* _WORK REQUIRED_
Though the entries hold pictures, only their text should be duplicated, exactly and in full.

* _RECORDS TO PROCESS_
* * * *

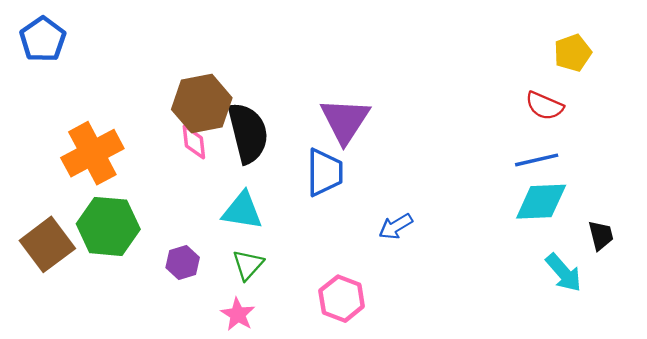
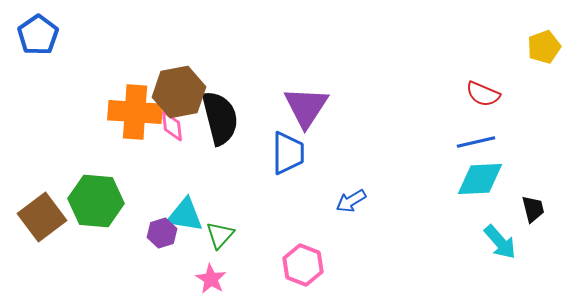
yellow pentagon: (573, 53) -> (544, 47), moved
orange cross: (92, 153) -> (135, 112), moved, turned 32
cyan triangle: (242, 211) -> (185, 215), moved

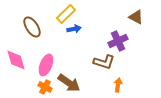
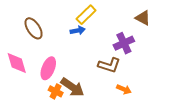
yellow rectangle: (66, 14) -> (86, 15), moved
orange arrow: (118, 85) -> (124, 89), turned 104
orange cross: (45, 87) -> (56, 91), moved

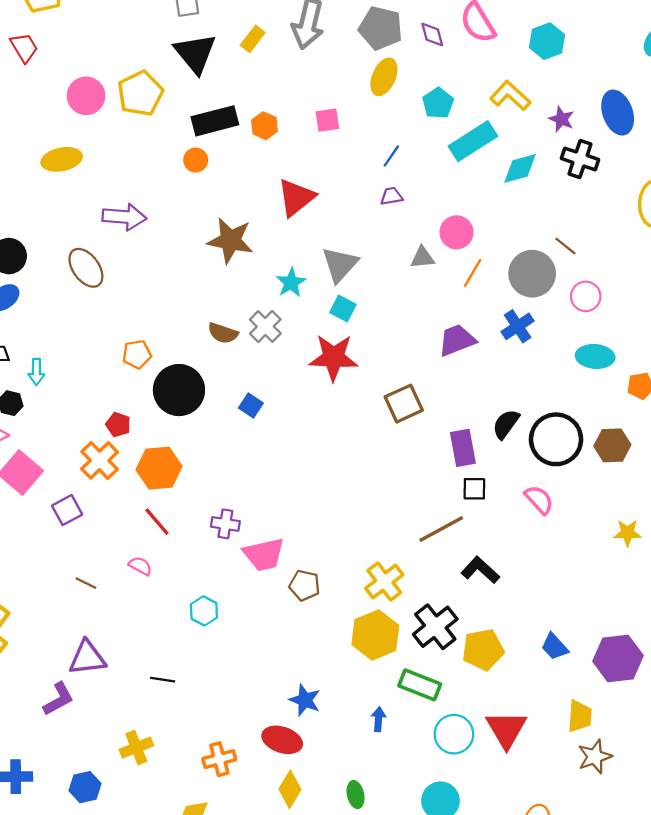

* * * *

* _RESPONSE TO THE TASK_
yellow pentagon: (573, 53) -> (544, 47), moved
orange cross: (92, 153) -> (135, 112), moved, turned 32
cyan triangle: (242, 211) -> (185, 215), moved

yellow rectangle: (66, 14) -> (86, 15), moved
orange arrow: (118, 85) -> (124, 89), turned 104
orange cross: (45, 87) -> (56, 91), moved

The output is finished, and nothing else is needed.